**Listed records**
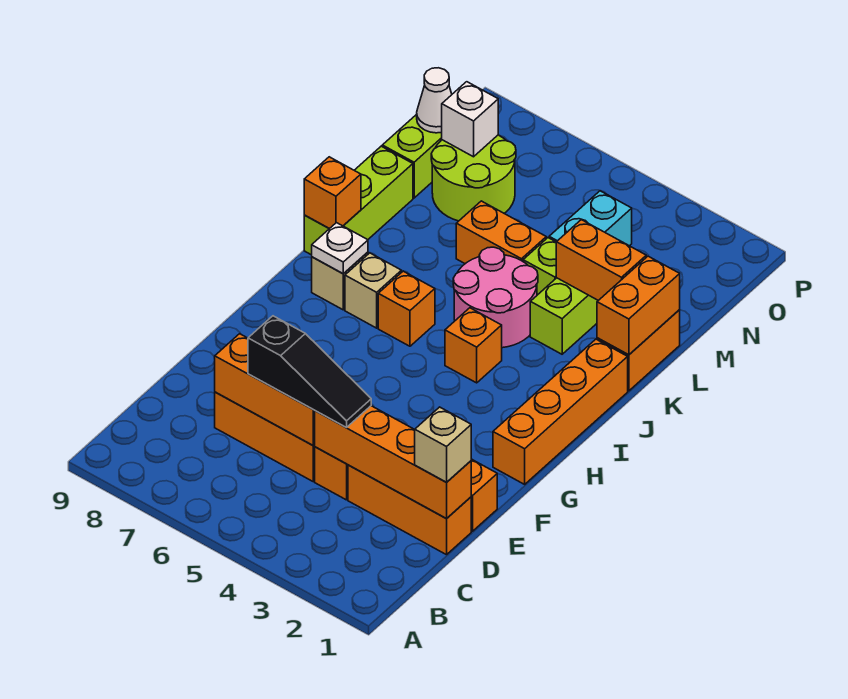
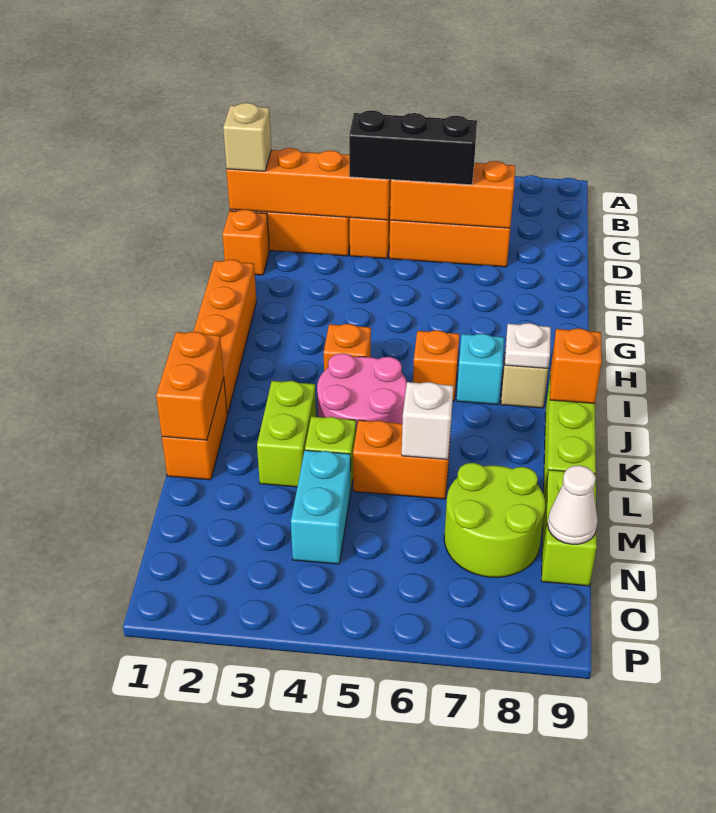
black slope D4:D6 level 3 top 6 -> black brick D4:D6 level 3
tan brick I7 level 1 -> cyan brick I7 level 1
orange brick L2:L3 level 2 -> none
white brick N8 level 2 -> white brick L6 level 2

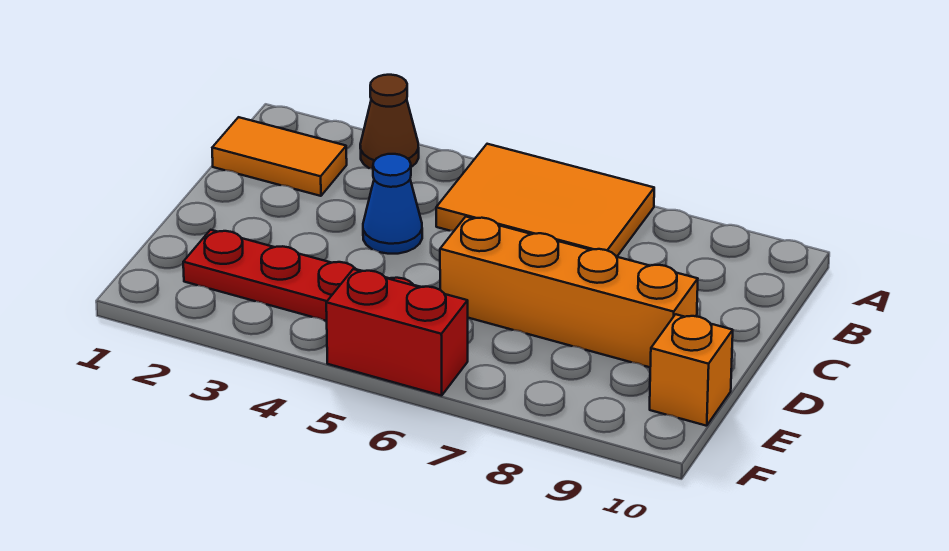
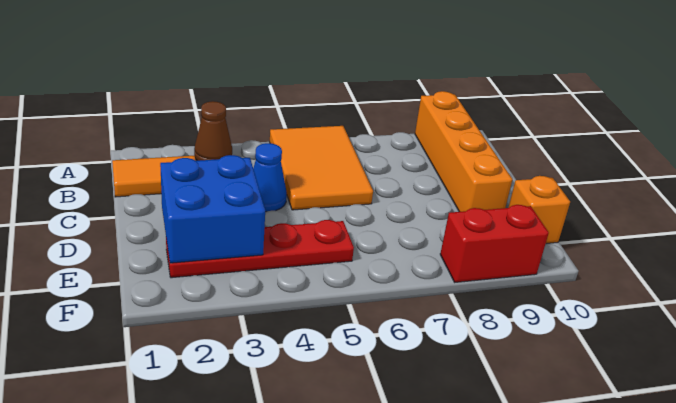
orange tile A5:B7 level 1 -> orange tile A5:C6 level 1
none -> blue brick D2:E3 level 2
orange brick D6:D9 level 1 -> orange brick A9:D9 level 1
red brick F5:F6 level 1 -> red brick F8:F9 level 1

**Brief**
Set the records down again exactly as given, and leave the pictures out.

**Task output**
black slope D4:D6 level 3 top 6 -> black brick D4:D6 level 3
tan brick I7 level 1 -> cyan brick I7 level 1
orange brick L2:L3 level 2 -> none
white brick N8 level 2 -> white brick L6 level 2

orange tile A5:B7 level 1 -> orange tile A5:C6 level 1
none -> blue brick D2:E3 level 2
orange brick D6:D9 level 1 -> orange brick A9:D9 level 1
red brick F5:F6 level 1 -> red brick F8:F9 level 1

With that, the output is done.